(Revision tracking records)
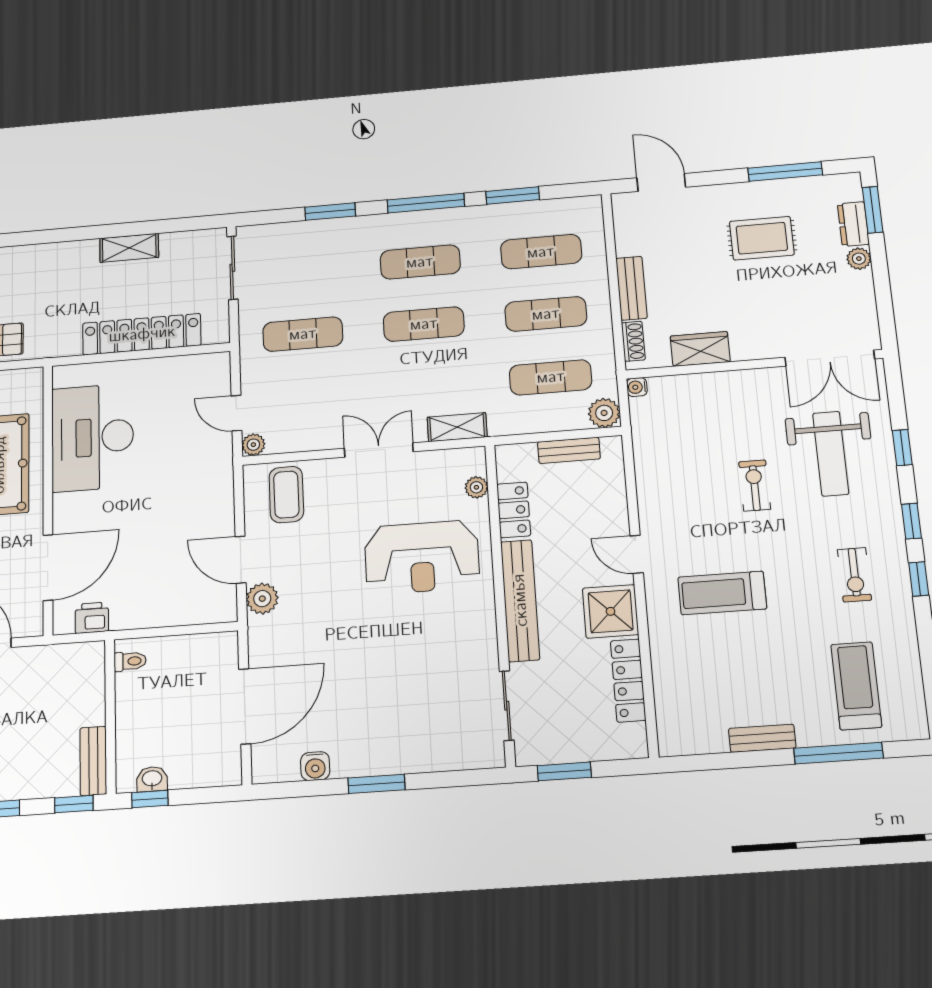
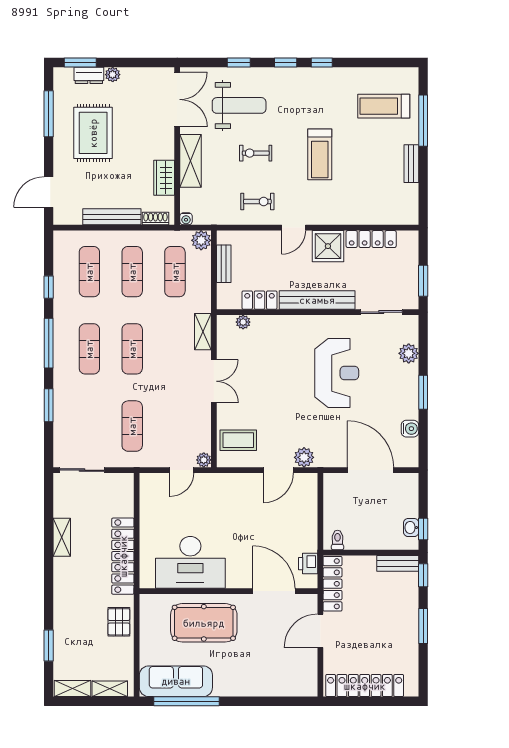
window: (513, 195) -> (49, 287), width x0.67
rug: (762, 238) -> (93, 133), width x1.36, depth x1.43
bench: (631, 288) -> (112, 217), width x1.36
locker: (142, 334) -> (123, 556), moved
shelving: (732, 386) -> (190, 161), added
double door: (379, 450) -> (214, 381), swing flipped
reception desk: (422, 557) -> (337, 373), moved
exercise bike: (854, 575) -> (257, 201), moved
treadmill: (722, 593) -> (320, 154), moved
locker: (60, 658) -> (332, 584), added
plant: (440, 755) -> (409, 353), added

• _WHAT YOU WILL DO_: The pictures stay out of the copy. Set down the entries above precisely.

• _RESPONSE FOR THIS EXERCISE_:
window: (513, 195) -> (49, 287), width x0.67
rug: (762, 238) -> (93, 133), width x1.36, depth x1.43
bench: (631, 288) -> (112, 217), width x1.36
locker: (142, 334) -> (123, 556), moved
shelving: (732, 386) -> (190, 161), added
double door: (379, 450) -> (214, 381), swing flipped
reception desk: (422, 557) -> (337, 373), moved
exercise bike: (854, 575) -> (257, 201), moved
treadmill: (722, 593) -> (320, 154), moved
locker: (60, 658) -> (332, 584), added
plant: (440, 755) -> (409, 353), added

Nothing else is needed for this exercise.